** SUPPLIED DATA follows **
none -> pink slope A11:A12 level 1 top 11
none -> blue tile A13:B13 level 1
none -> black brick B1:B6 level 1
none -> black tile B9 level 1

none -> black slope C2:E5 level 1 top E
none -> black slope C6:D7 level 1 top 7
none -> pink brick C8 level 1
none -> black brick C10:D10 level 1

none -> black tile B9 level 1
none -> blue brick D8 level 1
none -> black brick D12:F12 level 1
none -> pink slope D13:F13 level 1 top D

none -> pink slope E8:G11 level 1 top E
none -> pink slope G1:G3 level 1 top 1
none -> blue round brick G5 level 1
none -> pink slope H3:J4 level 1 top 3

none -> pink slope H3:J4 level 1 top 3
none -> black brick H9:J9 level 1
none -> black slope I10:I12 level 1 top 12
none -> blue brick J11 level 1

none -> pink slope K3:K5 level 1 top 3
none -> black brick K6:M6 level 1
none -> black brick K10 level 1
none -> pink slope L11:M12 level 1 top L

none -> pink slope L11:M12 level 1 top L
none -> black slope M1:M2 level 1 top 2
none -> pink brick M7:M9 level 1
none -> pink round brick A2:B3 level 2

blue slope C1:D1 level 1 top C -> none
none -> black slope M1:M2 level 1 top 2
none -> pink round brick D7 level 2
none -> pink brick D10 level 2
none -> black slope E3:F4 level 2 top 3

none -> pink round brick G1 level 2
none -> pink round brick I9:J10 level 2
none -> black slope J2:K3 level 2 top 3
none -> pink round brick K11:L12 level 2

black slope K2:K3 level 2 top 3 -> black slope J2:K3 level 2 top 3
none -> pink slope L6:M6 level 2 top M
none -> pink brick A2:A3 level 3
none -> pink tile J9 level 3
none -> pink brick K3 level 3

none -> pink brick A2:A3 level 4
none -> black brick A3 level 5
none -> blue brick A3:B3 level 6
** End of SUPPLIED DATA **
GOAL OF THE EXERCISE:
Exactly reproduce every line of the records.

ANSWER TO THE PROBLEM:
none -> pink slope A11:A12 level 1 top 11
none -> blue tile A13:B13 level 1
none -> black brick B1:B6 level 1
none -> black tile B9 level 1

none -> black slope C2:E5 level 1 top E
none -> black slope C6:D7 level 1 top 7
none -> pink brick C8 level 1
none -> black brick C10:D10 level 1

none -> black tile B9 level 1
none -> blue brick D8 level 1
none -> black brick D12:F12 level 1
none -> pink slope D13:F13 level 1 top D

none -> pink slope E8:G11 level 1 top E
none -> pink slope G1:G3 level 1 top 1
none -> blue round brick G5 level 1
none -> pink slope H3:J4 level 1 top 3

none -> pink slope H3:J4 level 1 top 3
none -> black brick H9:J9 level 1
none -> black slope I10:I12 level 1 top 12
none -> blue brick J11 level 1

none -> pink slope K3:K5 level 1 top 3
none -> black brick K6:M6 level 1
none -> black brick K10 level 1
none -> pink slope L11:M12 level 1 top L

none -> pink slope L11:M12 level 1 top L
none -> black slope M1:M2 level 1 top 2
none -> pink brick M7:M9 level 1
none -> pink round brick A2:B3 level 2

blue slope C1:D1 level 1 top C -> none
none -> black slope M1:M2 level 1 top 2
none -> pink round brick D7 level 2
none -> pink brick D10 level 2
none -> black slope E3:F4 level 2 top 3

none -> pink round brick G1 level 2
none -> pink round brick I9:J10 level 2
none -> black slope J2:K3 level 2 top 3
none -> pink round brick K11:L12 level 2

black slope K2:K3 level 2 top 3 -> black slope J2:K3 level 2 top 3
none -> pink slope L6:M6 level 2 top M
none -> pink brick A2:A3 level 3
none -> pink tile J9 level 3
none -> pink brick K3 level 3

none -> pink brick A2:A3 level 4
none -> black brick A3 level 5
none -> blue brick A3:B3 level 6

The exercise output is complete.